TASK ITEM: Scan the data that follows and count the lines with the string "glue"; answer with the count alone.

DATA SHOWN:
────────────────────

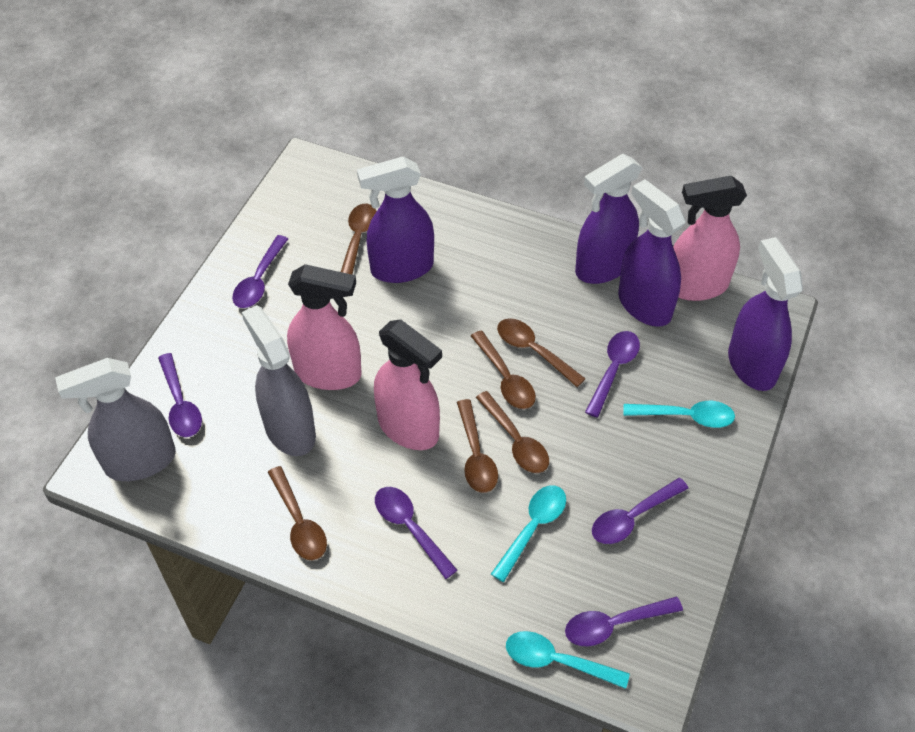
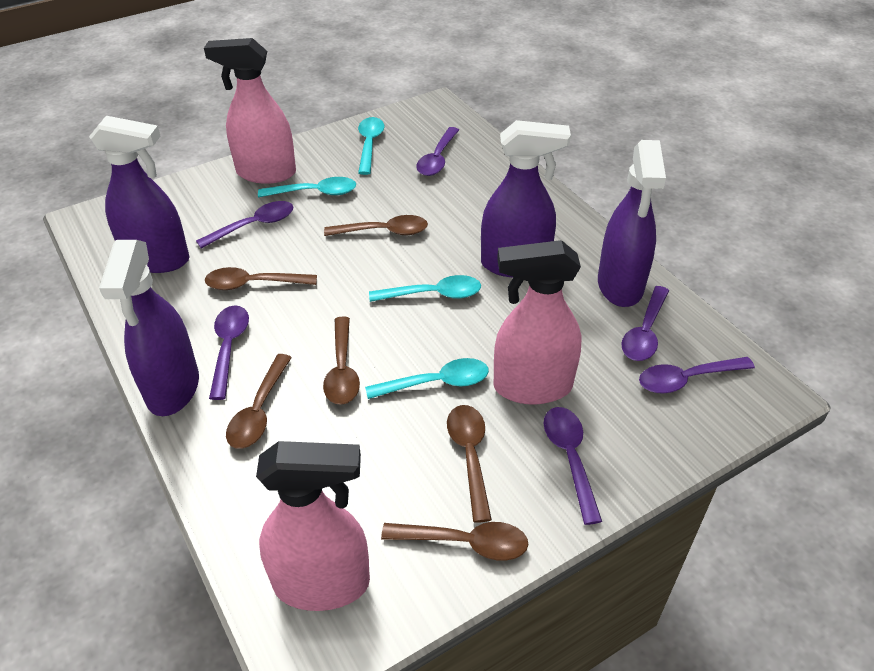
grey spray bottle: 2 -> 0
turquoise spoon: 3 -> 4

────────────────────

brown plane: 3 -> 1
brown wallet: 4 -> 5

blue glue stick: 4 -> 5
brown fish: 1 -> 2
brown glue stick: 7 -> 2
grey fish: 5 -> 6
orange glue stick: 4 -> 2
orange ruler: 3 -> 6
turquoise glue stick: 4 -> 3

────────────────────

REPLY TO THE EXERCISE: 4